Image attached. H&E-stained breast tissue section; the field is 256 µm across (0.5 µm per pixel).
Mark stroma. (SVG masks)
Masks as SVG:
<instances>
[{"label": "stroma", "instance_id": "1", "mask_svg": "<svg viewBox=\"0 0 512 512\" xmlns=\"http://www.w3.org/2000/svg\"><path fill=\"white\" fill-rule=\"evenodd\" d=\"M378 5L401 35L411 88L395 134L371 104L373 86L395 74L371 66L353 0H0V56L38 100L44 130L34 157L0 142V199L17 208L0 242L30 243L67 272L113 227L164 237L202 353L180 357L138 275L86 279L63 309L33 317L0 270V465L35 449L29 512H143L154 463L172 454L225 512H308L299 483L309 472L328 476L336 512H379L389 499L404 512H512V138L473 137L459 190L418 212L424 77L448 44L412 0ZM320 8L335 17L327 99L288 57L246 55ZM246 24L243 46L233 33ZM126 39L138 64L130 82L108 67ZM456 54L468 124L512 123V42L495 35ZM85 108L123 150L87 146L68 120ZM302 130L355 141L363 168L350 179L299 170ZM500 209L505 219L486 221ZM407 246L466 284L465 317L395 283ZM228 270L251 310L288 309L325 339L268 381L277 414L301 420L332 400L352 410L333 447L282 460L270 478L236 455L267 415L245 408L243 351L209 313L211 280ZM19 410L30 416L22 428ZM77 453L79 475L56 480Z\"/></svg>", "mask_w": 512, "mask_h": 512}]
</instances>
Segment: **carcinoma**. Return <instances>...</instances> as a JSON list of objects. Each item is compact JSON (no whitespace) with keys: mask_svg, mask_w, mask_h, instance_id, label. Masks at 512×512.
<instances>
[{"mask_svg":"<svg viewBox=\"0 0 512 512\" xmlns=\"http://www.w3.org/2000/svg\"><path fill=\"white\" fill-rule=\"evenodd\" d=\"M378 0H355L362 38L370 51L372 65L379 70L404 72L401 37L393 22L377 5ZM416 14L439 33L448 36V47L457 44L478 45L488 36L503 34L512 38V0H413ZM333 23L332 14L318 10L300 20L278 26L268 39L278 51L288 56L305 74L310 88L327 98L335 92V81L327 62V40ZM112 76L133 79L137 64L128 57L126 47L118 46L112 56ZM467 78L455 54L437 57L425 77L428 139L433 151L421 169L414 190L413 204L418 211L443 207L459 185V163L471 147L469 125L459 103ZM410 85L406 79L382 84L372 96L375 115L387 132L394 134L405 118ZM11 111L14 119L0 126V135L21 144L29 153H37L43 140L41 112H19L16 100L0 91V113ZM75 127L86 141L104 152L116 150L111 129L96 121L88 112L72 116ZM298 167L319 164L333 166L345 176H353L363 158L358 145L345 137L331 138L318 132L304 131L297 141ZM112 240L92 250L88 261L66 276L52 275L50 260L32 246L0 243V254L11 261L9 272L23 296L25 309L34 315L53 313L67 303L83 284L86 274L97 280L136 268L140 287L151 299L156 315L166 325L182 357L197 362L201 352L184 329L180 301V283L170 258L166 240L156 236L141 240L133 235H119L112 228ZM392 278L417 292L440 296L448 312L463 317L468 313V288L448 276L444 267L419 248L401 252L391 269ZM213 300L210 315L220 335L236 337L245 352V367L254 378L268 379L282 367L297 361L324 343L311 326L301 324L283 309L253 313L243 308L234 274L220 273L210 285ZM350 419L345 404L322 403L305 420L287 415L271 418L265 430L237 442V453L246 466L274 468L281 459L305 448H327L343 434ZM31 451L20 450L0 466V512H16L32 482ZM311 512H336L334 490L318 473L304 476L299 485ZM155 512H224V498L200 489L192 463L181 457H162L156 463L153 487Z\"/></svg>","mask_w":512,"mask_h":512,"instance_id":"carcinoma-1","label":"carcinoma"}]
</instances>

**Stated task**
Nothing in the data may differ; print all of it exactly as written.

**Written answer**
Image attached. H&E-stained breast tissue section; the field is 256 µm across (0.5 µm per pixel).
Mark stroma. (SVG masks)
Masks as SVG:
<instances>
[{"label": "stroma", "instance_id": "1", "mask_svg": "<svg viewBox=\"0 0 512 512\" xmlns=\"http://www.w3.org/2000/svg\"><path fill=\"white\" fill-rule=\"evenodd\" d=\"M378 5L401 35L411 88L395 134L371 104L373 86L395 74L371 66L353 0H0V56L38 100L44 130L34 157L0 142V199L17 208L0 242L30 243L67 272L113 227L164 237L202 353L180 357L138 275L86 279L63 309L33 317L0 270V465L35 449L29 512H143L154 463L172 454L225 512H308L299 483L309 472L328 476L336 512H379L389 499L404 512H512V138L473 137L459 190L418 212L424 77L448 44L412 0ZM320 8L335 17L327 99L288 57L246 55ZM246 24L243 46L233 33ZM126 39L138 64L130 82L108 67ZM456 54L468 124L512 123V42L495 35ZM85 108L123 150L87 146L68 120ZM302 130L355 141L363 168L350 179L299 170ZM500 209L505 219L486 221ZM407 246L466 284L465 317L395 283ZM228 270L251 310L288 309L325 339L268 381L277 414L301 420L332 400L352 410L333 447L282 460L270 478L236 455L267 415L245 408L243 351L209 313L211 280ZM19 410L30 416L22 428ZM77 453L79 475L56 480Z\"/></svg>", "mask_w": 512, "mask_h": 512}]
</instances>
Segment: **carcinoma**. Return <instances>...</instances> as a JSON list of objects. Each item is compact JSON (no whitespace) with keys: mask_svg, mask_w, mask_h, instance_id, label. Masks at 512×512.
<instances>
[{"mask_svg":"<svg viewBox=\"0 0 512 512\" xmlns=\"http://www.w3.org/2000/svg\"><path fill=\"white\" fill-rule=\"evenodd\" d=\"M378 0H355L362 38L370 51L372 65L379 70L404 72L401 37L393 22L377 5ZM416 14L439 33L448 36V47L457 44L478 45L488 36L503 34L512 38V0H413ZM333 23L332 14L318 10L300 20L278 26L268 39L278 51L288 56L305 74L310 88L327 98L335 92V81L327 62V40ZM112 76L133 79L137 64L128 57L126 47L118 46L112 56ZM467 78L455 54L437 57L425 77L428 139L433 151L421 169L414 190L413 204L418 211L443 207L459 185V163L471 147L469 125L459 103ZM410 85L406 79L382 84L372 96L375 115L387 132L394 134L405 118ZM11 111L14 119L0 126V135L21 144L29 153H37L43 140L41 112H19L16 100L0 91V113ZM75 127L86 141L104 152L116 150L111 129L96 121L88 112L72 116ZM298 167L319 164L333 166L345 176H353L363 158L358 145L345 137L331 138L318 132L304 131L297 141ZM112 240L92 250L88 261L66 276L52 275L50 260L32 246L0 243V254L11 261L9 272L23 296L25 309L34 315L53 313L67 303L83 284L86 274L97 280L136 268L140 287L151 299L156 315L166 325L182 357L197 362L201 352L184 329L180 301V283L170 258L166 240L156 236L141 240L133 235H119L112 228ZM392 278L417 292L440 296L448 312L463 317L468 313V288L448 276L444 267L419 248L401 252L391 269ZM213 300L210 315L220 335L236 337L245 352V367L254 378L268 379L282 367L297 361L324 343L311 326L301 324L283 309L253 313L243 308L234 274L220 273L210 285ZM350 419L345 404L322 403L305 420L287 415L271 418L265 430L237 442V453L246 466L274 468L281 459L305 448H327L343 434ZM31 451L20 450L0 466V512H16L32 482ZM311 512H336L334 490L318 473L304 476L299 485ZM155 512H224V498L200 489L192 463L181 457H162L156 463L153 487Z\"/></svg>","mask_w":512,"mask_h":512,"instance_id":"carcinoma-1","label":"carcinoma"}]
</instances>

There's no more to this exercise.